(Records to use)

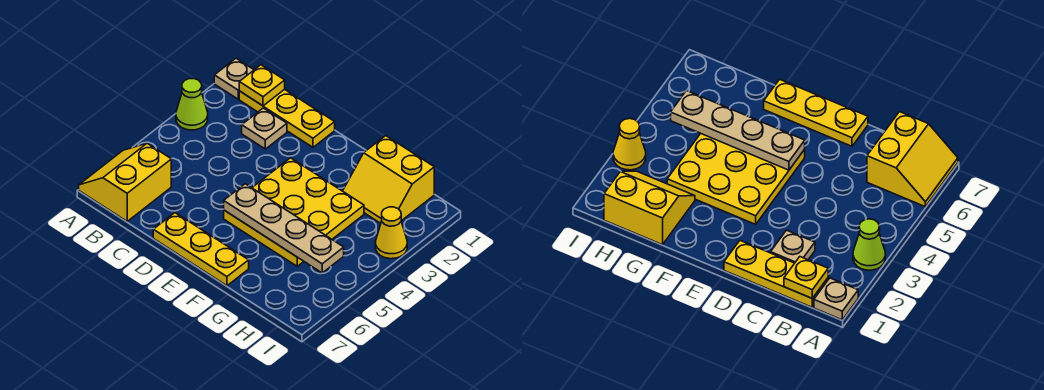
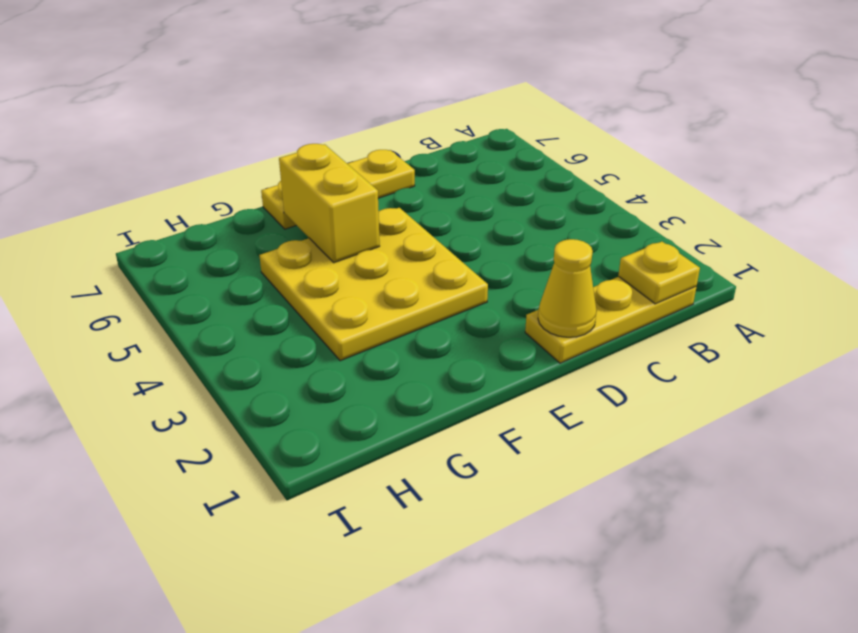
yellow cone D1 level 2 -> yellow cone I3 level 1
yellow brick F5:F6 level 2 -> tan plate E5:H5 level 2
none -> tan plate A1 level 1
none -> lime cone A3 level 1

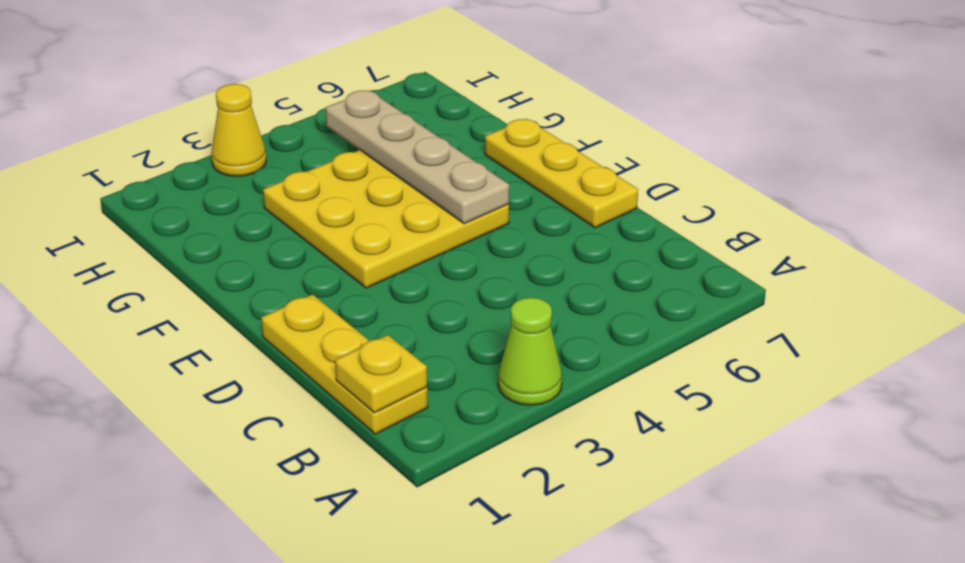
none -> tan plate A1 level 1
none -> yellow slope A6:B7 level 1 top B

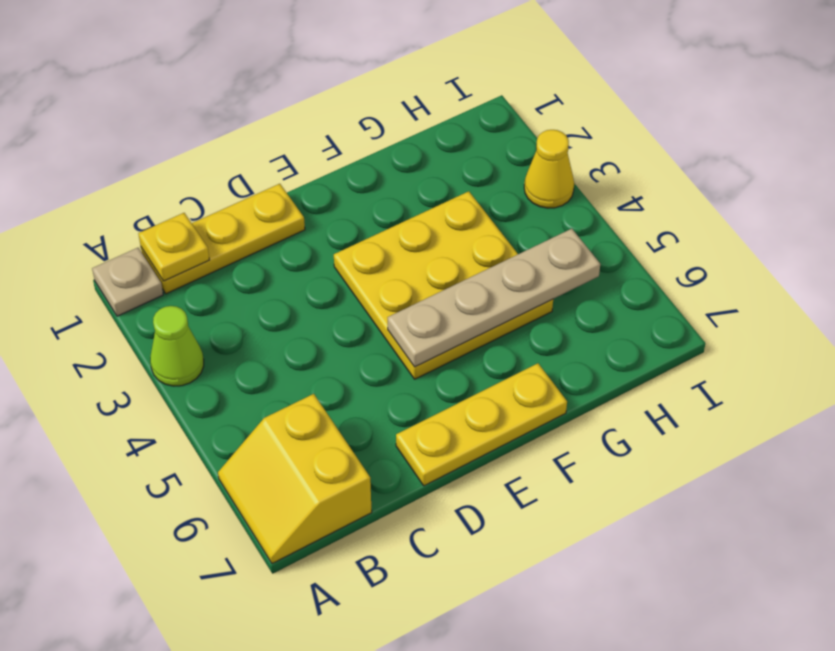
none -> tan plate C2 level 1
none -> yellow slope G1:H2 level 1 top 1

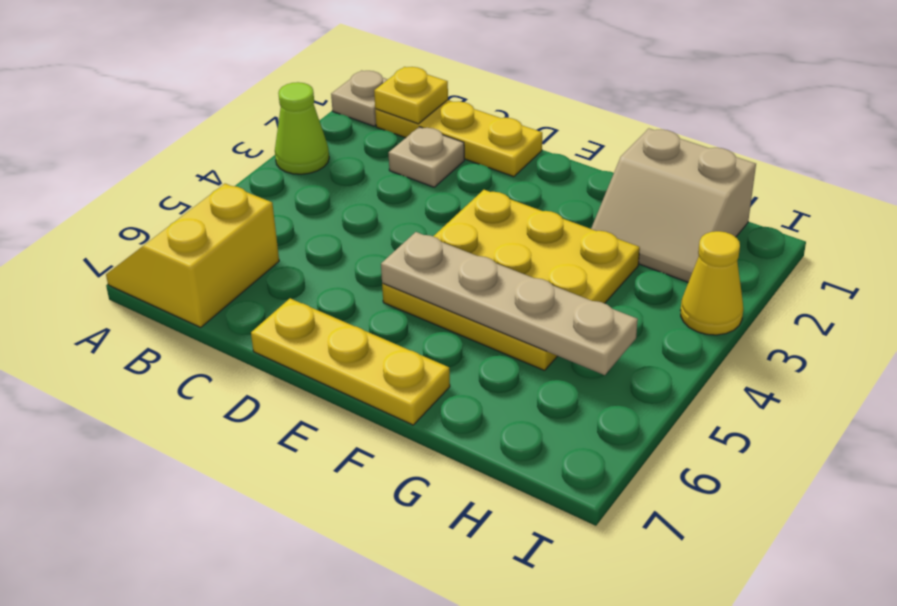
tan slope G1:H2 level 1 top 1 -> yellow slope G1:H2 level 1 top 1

(End Records to use)

◆ Requirement ◆
Each line of the records that contains the string "cone" must be copied.

◆ Written answer ◆
yellow cone D1 level 2 -> yellow cone I3 level 1
none -> lime cone A3 level 1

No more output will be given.